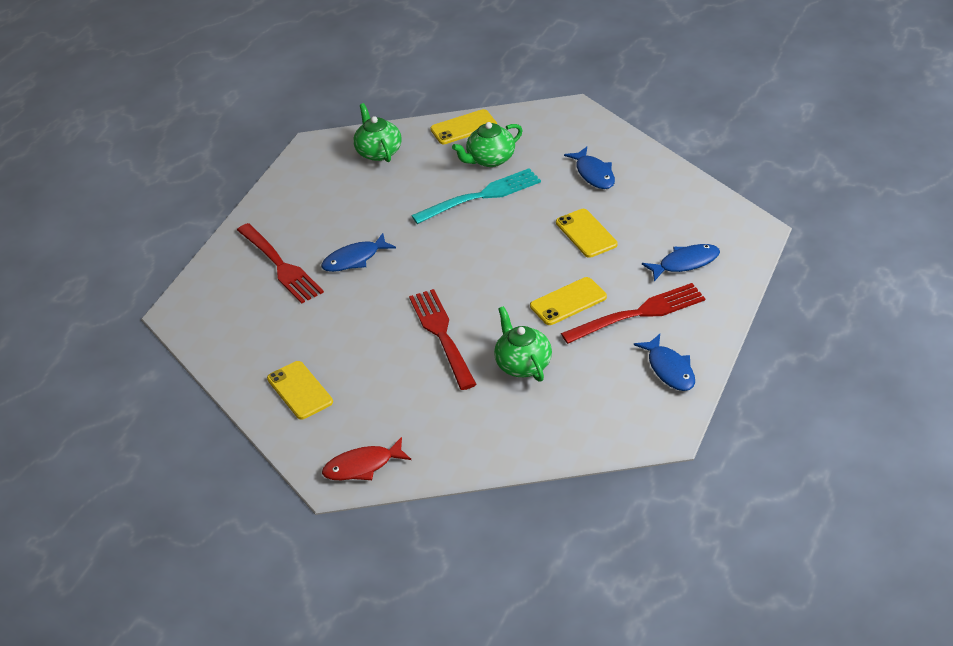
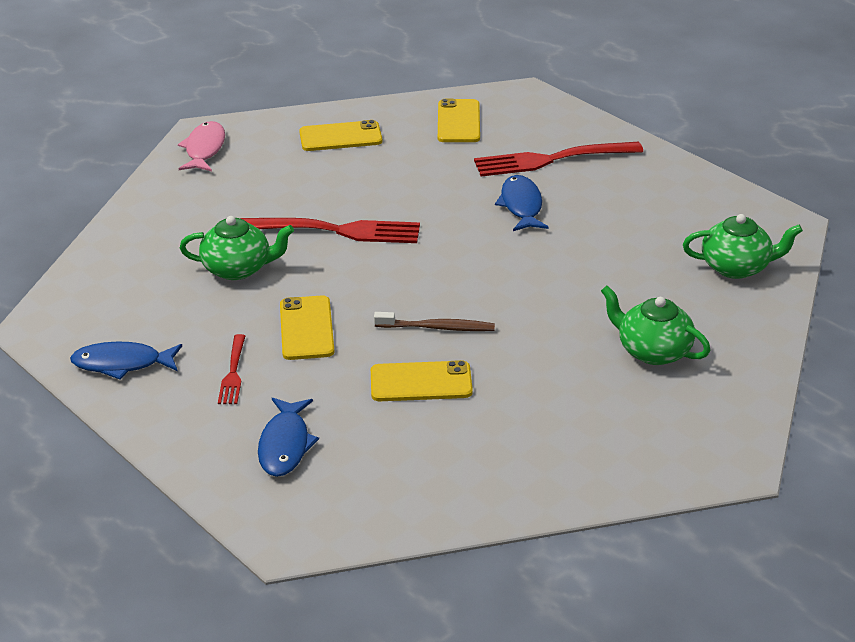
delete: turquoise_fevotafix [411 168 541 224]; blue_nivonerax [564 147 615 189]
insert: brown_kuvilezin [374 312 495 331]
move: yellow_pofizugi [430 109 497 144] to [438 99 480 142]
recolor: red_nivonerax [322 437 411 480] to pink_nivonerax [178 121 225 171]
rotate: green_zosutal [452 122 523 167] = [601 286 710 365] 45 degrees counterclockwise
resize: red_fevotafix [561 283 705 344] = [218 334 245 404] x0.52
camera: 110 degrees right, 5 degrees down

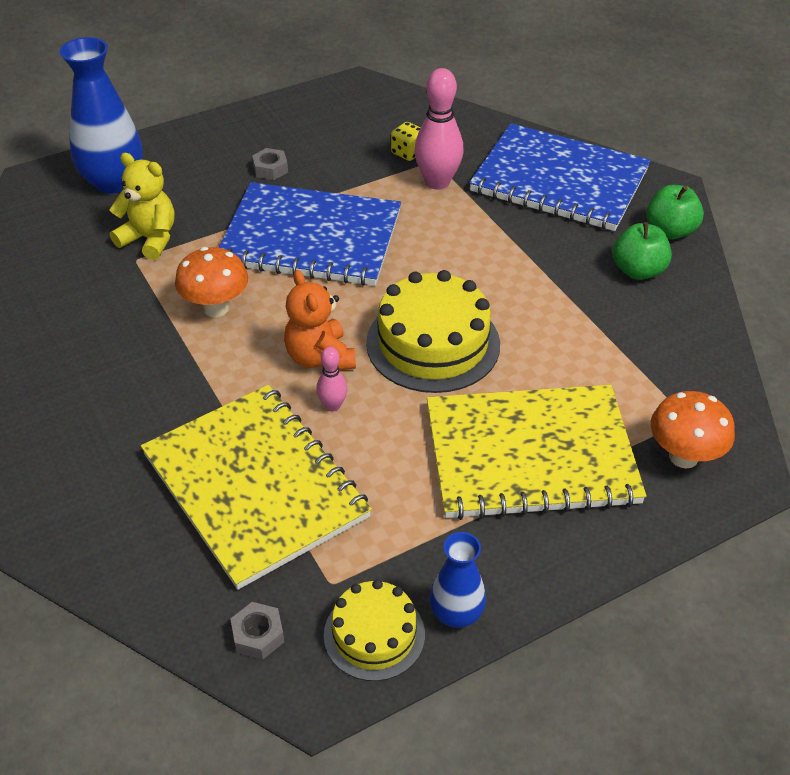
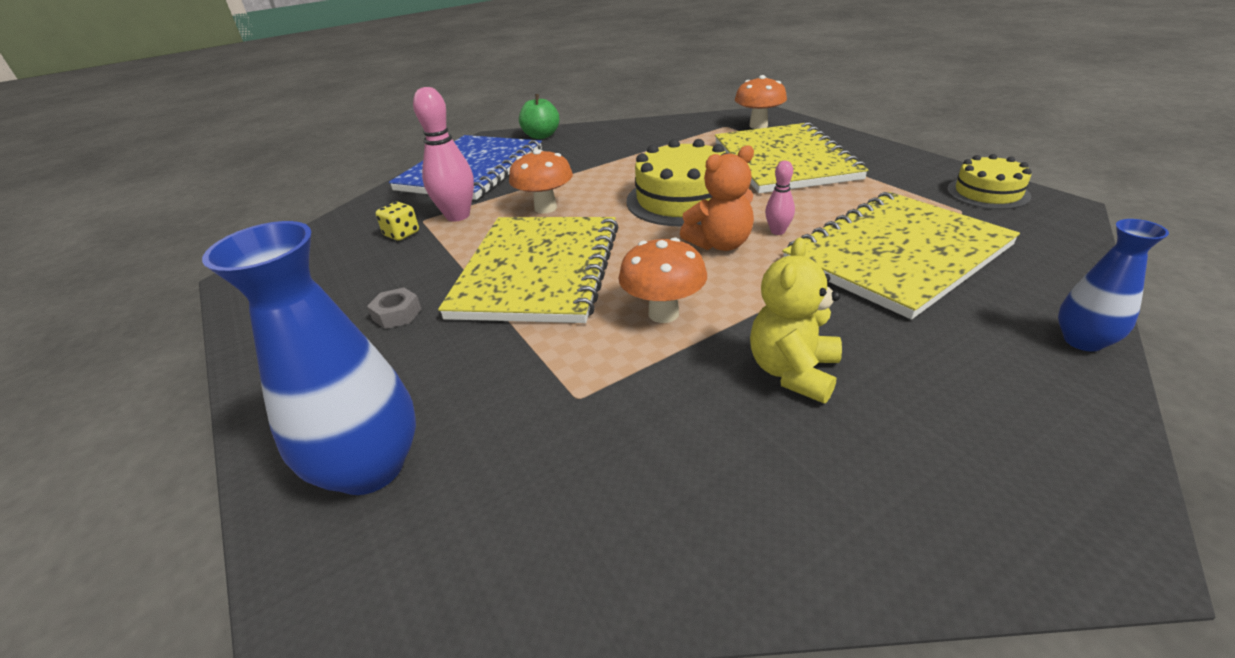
delete: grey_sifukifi [230 602 284 660]; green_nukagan [613 222 672 280]
insert: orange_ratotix [509 149 573 214]
move: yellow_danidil [109 153 174 260] to [750 238 842 403]; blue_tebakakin [430 532 486 628] to [1058 219 1169 351]
recolor: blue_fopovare [219 182 401 286] to yellow_fopovare [438 217 618 323]
camera: 90 degrees left, 10 degrees down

• _To do_: Nothing but the lines from the one containing "move: yellow_pofizugi [430" to the last line of the records should be returned, exactly as they appear and without pictures.

• _Result for this task_:
move: yellow_pofizugi [430 109 497 144] to [438 99 480 142]
recolor: red_nivonerax [322 437 411 480] to pink_nivonerax [178 121 225 171]
rotate: green_zosutal [452 122 523 167] = [601 286 710 365] 45 degrees counterclockwise
resize: red_fevotafix [561 283 705 344] = [218 334 245 404] x0.52
camera: 110 degrees right, 5 degrees down

delete: grey_sifukifi [230 602 284 660]; green_nukagan [613 222 672 280]
insert: orange_ratotix [509 149 573 214]
move: yellow_danidil [109 153 174 260] to [750 238 842 403]; blue_tebakakin [430 532 486 628] to [1058 219 1169 351]
recolor: blue_fopovare [219 182 401 286] to yellow_fopovare [438 217 618 323]
camera: 90 degrees left, 10 degrees down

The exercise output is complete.